=== Section Start ===
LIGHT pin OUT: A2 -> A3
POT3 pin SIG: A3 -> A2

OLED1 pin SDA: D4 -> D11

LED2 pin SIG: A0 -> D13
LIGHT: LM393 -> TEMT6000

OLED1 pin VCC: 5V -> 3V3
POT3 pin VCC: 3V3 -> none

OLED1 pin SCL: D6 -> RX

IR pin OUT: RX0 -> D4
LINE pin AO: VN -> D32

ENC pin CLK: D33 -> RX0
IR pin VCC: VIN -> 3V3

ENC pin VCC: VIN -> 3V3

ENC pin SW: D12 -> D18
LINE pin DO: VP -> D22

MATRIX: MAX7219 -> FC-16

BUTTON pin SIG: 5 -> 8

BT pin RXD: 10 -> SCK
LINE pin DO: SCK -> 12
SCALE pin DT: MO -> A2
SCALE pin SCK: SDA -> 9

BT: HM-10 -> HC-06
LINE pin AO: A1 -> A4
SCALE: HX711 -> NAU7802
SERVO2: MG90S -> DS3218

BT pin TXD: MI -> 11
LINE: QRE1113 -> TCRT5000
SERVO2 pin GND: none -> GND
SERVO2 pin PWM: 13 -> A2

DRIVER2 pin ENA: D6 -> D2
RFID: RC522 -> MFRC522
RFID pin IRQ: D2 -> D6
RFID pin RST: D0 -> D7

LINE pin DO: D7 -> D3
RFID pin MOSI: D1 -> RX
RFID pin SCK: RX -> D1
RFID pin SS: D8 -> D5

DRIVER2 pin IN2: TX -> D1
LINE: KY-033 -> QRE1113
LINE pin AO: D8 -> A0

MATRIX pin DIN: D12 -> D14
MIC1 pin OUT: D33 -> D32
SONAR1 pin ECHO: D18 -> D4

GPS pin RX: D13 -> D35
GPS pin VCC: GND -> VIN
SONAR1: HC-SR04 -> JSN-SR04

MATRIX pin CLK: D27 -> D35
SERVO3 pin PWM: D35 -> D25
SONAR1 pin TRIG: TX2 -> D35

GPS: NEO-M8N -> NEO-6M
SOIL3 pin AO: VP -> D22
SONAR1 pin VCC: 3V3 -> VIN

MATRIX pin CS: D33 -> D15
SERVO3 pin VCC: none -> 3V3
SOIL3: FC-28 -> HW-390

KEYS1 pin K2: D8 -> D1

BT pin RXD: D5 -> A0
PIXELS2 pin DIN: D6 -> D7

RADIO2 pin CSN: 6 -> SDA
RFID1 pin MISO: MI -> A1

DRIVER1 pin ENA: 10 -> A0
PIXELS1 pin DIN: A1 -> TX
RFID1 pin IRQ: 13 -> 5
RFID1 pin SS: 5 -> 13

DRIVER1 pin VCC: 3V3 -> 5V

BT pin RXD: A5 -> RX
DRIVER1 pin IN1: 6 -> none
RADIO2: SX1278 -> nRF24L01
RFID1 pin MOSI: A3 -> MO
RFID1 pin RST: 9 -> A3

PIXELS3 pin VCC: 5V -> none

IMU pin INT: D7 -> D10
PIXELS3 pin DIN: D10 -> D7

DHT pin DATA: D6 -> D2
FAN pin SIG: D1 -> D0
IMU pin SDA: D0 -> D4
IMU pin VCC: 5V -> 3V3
=== Section End ===
Above are some lines. Repeat exactly, and only, those from the line that has "SCALE pin DT: MO -> A2" through the line that has "RFID pin RST: D0 -> D7".

SCALE pin DT: MO -> A2
SCALE pin SCK: SDA -> 9

BT: HM-10 -> HC-06
LINE pin AO: A1 -> A4
SCALE: HX711 -> NAU7802
SERVO2: MG90S -> DS3218

BT pin TXD: MI -> 11
LINE: QRE1113 -> TCRT5000
SERVO2 pin GND: none -> GND
SERVO2 pin PWM: 13 -> A2

DRIVER2 pin ENA: D6 -> D2
RFID: RC522 -> MFRC522
RFID pin IRQ: D2 -> D6
RFID pin RST: D0 -> D7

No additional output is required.